Entries taken from a collection
>>>

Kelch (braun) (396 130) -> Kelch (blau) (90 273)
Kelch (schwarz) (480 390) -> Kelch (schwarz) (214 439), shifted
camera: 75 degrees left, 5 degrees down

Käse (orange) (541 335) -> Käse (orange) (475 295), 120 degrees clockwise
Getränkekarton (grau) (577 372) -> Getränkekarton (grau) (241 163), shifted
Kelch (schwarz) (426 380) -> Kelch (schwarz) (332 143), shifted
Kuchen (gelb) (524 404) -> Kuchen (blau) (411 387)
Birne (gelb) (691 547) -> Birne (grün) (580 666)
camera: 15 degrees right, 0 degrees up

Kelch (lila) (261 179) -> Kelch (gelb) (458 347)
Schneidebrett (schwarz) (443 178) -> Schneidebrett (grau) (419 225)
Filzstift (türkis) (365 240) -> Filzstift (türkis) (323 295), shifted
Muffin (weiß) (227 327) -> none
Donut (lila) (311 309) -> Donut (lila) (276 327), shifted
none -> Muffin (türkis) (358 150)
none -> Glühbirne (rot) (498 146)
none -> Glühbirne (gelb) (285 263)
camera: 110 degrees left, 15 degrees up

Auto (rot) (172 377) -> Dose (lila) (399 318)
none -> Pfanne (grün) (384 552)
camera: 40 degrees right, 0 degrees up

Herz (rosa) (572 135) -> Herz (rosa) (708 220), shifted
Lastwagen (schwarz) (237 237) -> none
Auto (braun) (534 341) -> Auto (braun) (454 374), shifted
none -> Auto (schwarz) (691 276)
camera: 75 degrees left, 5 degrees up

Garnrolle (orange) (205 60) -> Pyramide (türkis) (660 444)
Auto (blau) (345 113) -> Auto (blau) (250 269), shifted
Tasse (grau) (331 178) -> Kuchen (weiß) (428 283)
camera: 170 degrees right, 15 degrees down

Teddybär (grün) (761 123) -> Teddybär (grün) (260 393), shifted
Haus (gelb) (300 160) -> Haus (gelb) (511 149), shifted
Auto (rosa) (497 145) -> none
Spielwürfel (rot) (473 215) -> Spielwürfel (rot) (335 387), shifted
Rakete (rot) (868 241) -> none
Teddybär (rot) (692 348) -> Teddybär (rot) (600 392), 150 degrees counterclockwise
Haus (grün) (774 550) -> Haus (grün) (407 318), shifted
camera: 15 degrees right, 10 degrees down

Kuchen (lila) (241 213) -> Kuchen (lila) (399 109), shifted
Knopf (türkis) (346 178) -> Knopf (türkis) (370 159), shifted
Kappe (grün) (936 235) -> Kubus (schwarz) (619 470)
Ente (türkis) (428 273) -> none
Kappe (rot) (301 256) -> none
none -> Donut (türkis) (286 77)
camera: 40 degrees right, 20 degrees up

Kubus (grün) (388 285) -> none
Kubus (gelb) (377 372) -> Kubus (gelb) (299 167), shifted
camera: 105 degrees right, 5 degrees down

<<<

◆ What to do ◆
Repeat each entry word for word.

◆ Exercise result ◆
Kelch (braun) (396 130) -> Kelch (blau) (90 273)
Kelch (schwarz) (480 390) -> Kelch (schwarz) (214 439), shifted
camera: 75 degrees left, 5 degrees down

Käse (orange) (541 335) -> Käse (orange) (475 295), 120 degrees clockwise
Getränkekarton (grau) (577 372) -> Getränkekarton (grau) (241 163), shifted
Kelch (schwarz) (426 380) -> Kelch (schwarz) (332 143), shifted
Kuchen (gelb) (524 404) -> Kuchen (blau) (411 387)
Birne (gelb) (691 547) -> Birne (grün) (580 666)
camera: 15 degrees right, 0 degrees up

Kelch (lila) (261 179) -> Kelch (gelb) (458 347)
Schneidebrett (schwarz) (443 178) -> Schneidebrett (grau) (419 225)
Filzstift (türkis) (365 240) -> Filzstift (türkis) (323 295), shifted
Muffin (weiß) (227 327) -> none
Donut (lila) (311 309) -> Donut (lila) (276 327), shifted
none -> Muffin (türkis) (358 150)
none -> Glühbirne (rot) (498 146)
none -> Glühbirne (gelb) (285 263)
camera: 110 degrees left, 15 degrees up

Auto (rot) (172 377) -> Dose (lila) (399 318)
none -> Pfanne (grün) (384 552)
camera: 40 degrees right, 0 degrees up

Herz (rosa) (572 135) -> Herz (rosa) (708 220), shifted
Lastwagen (schwarz) (237 237) -> none
Auto (braun) (534 341) -> Auto (braun) (454 374), shifted
none -> Auto (schwarz) (691 276)
camera: 75 degrees left, 5 degrees up

Garnrolle (orange) (205 60) -> Pyramide (türkis) (660 444)
Auto (blau) (345 113) -> Auto (blau) (250 269), shifted
Tasse (grau) (331 178) -> Kuchen (weiß) (428 283)
camera: 170 degrees right, 15 degrees down

Teddybär (grün) (761 123) -> Teddybär (grün) (260 393), shifted
Haus (gelb) (300 160) -> Haus (gelb) (511 149), shifted
Auto (rosa) (497 145) -> none
Spielwürfel (rot) (473 215) -> Spielwürfel (rot) (335 387), shifted
Rakete (rot) (868 241) -> none
Teddybär (rot) (692 348) -> Teddybär (rot) (600 392), 150 degrees counterclockwise
Haus (grün) (774 550) -> Haus (grün) (407 318), shifted
camera: 15 degrees right, 10 degrees down

Kuchen (lila) (241 213) -> Kuchen (lila) (399 109), shifted
Knopf (türkis) (346 178) -> Knopf (türkis) (370 159), shifted
Kappe (grün) (936 235) -> Kubus (schwarz) (619 470)
Ente (türkis) (428 273) -> none
Kappe (rot) (301 256) -> none
none -> Donut (türkis) (286 77)
camera: 40 degrees right, 20 degrees up

Kubus (grün) (388 285) -> none
Kubus (gelb) (377 372) -> Kubus (gelb) (299 167), shifted
camera: 105 degrees right, 5 degrees down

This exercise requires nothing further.